Extract each line from the entries below that has the string "plus" in it.

--- Supplied entries ---
↓

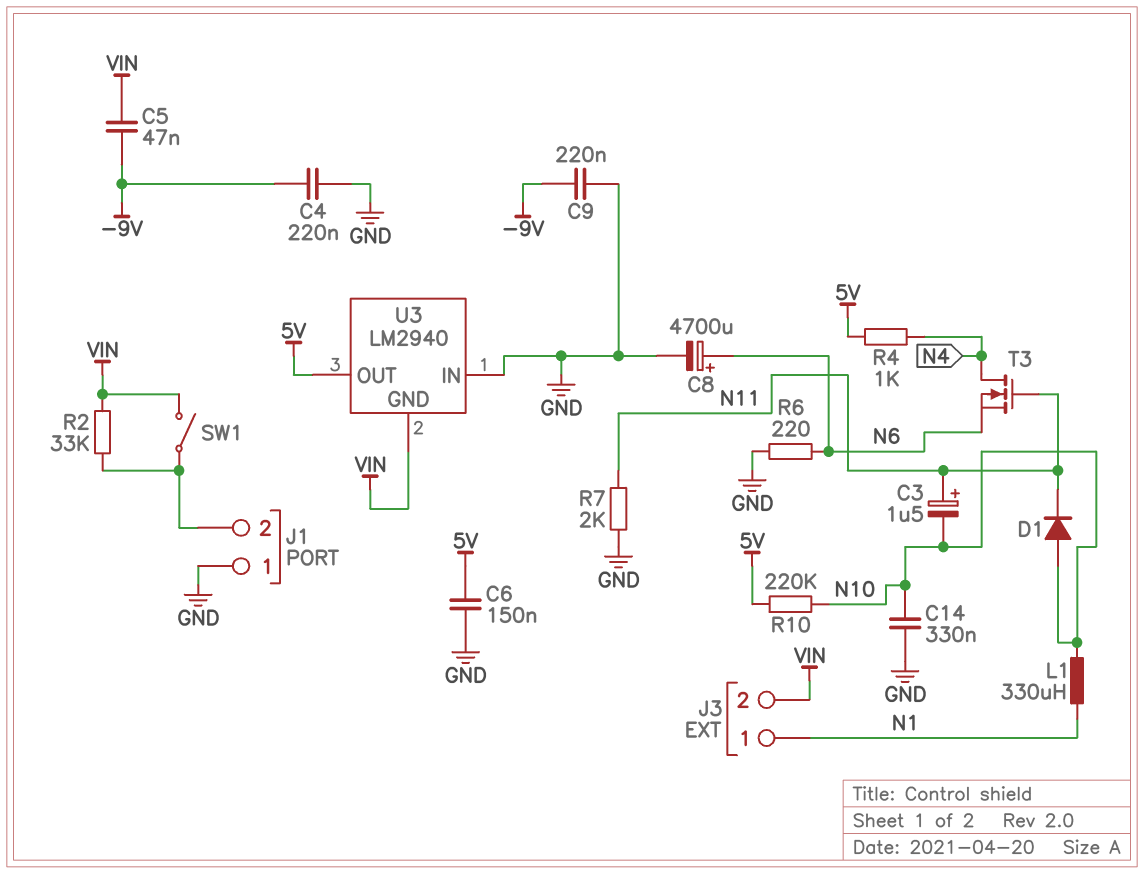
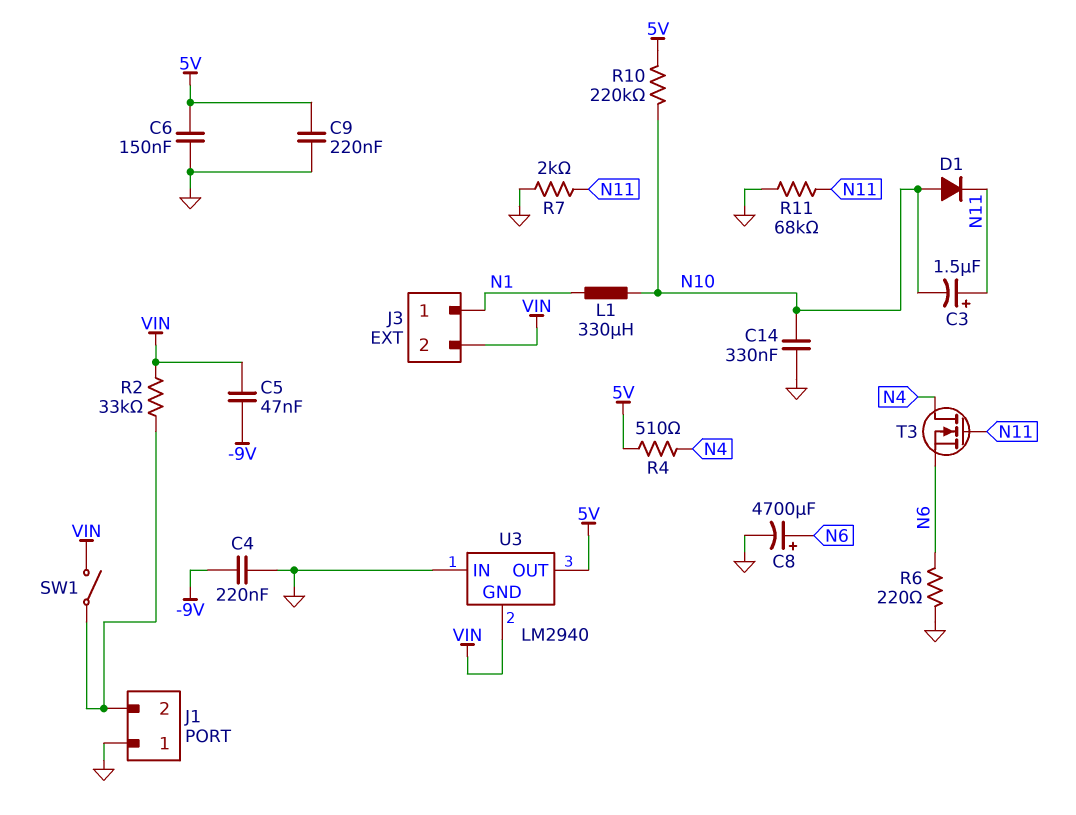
C9: 220nF (-9V, GND) -> 220nF (5V, GND)
R4: 1k (5V, N4) -> 510 (5V, N4)
R11: none -> 68k (GND, N11)

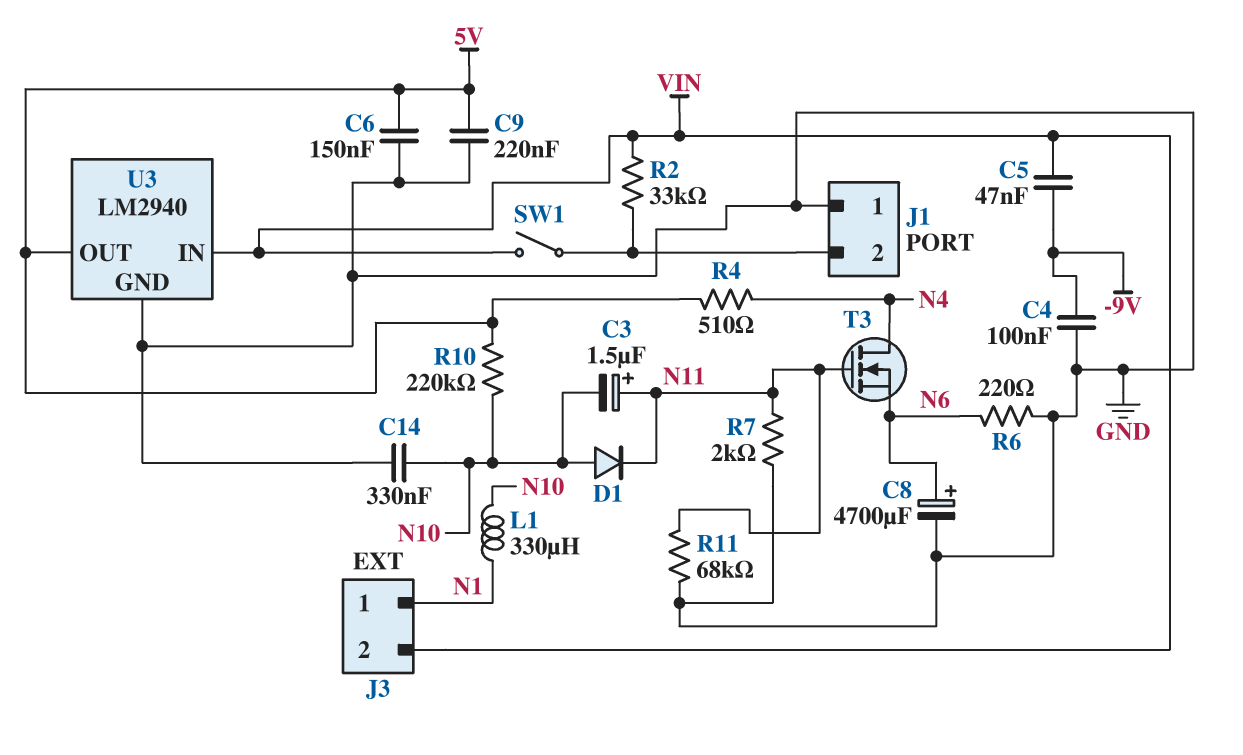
C4: 220nF (-9V, GND) -> 100nF (-9V, GND)
U3 pin GND: VIN -> GND
U3 pin IN: GND -> VIN

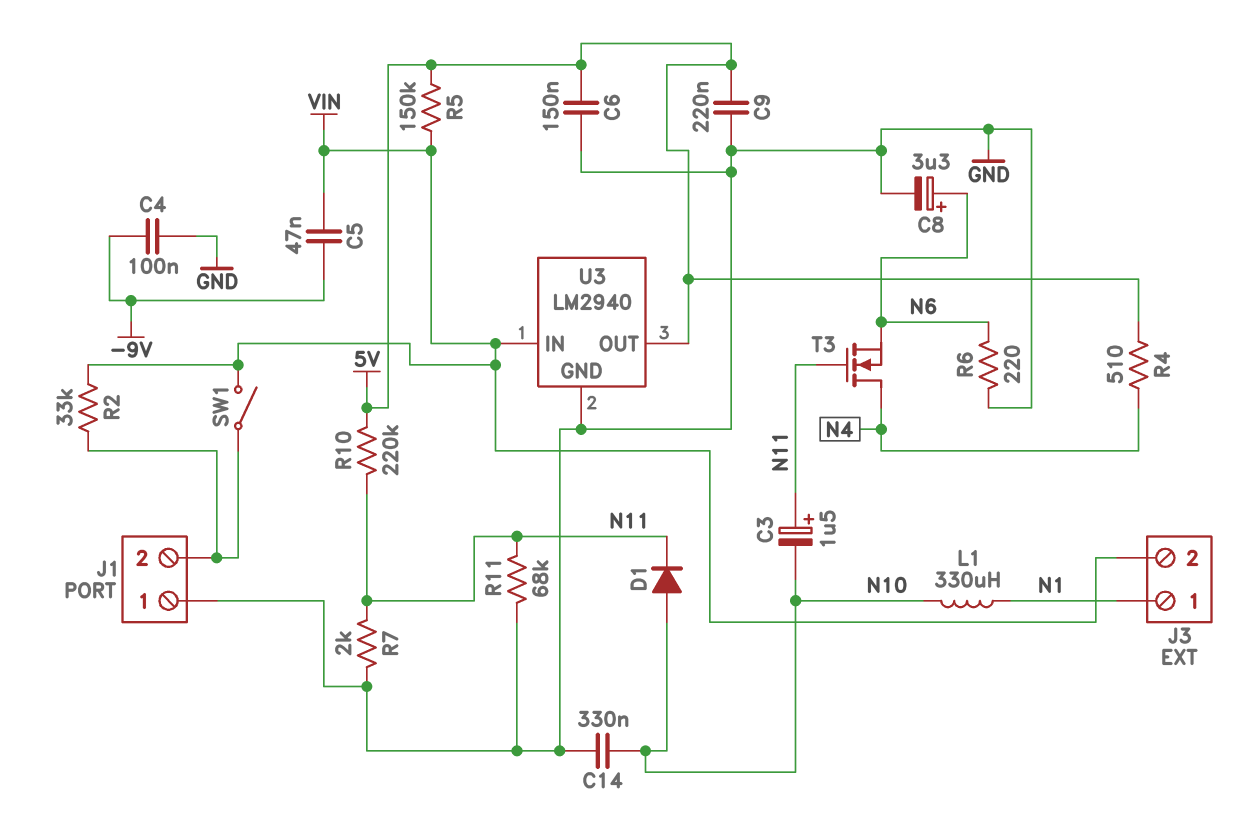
C8: 4700uF (plus N6, minus GND) -> 3.3uF (plus N6, minus GND)
R5: none -> 150k (5V, VIN)
R10: 220k (5V, N10) -> 220k (5V, N11)

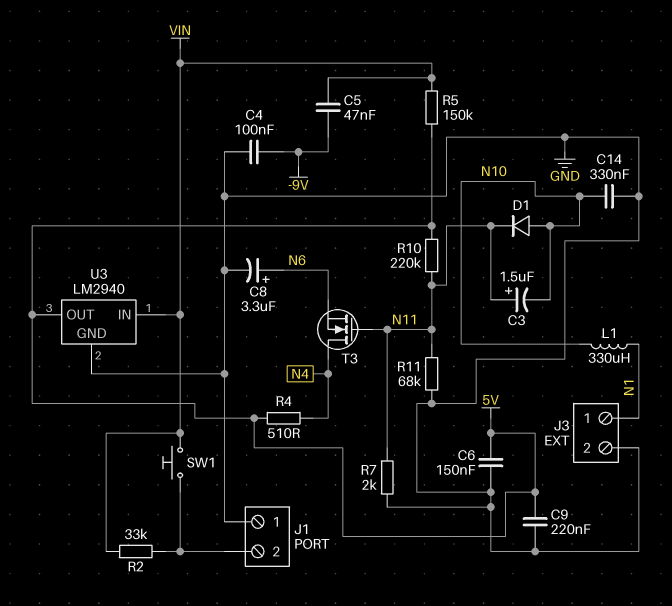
J3 pin 2: VIN -> GND
R6: 220 (GND, N6) -> none
SW1: switch (J1/2, VIN) -> button (J1/2, VIN)

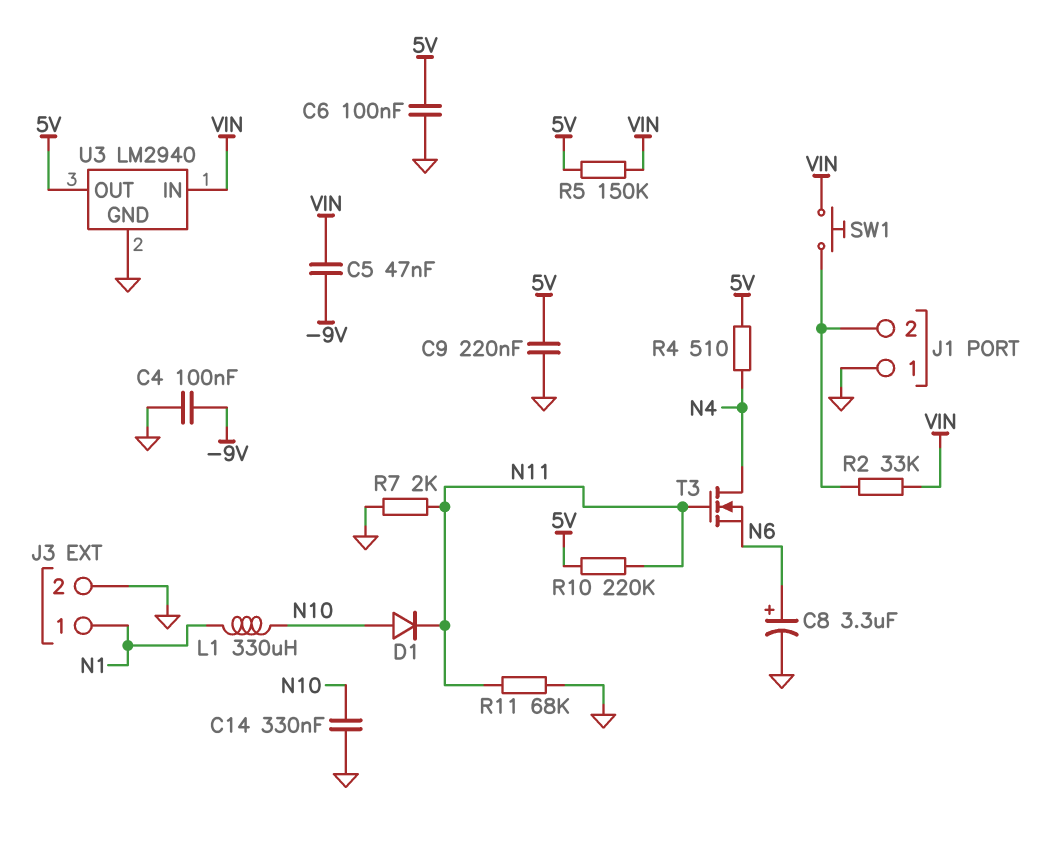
C3: 1.5uF (plus N11, minus N10) -> none
C6: 150nF (5V, GND) -> 100nF (5V, GND)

↑

--- Task result ---
C8: 4700uF (plus N6, minus GND) -> 3.3uF (plus N6, minus GND)
C3: 1.5uF (plus N11, minus N10) -> none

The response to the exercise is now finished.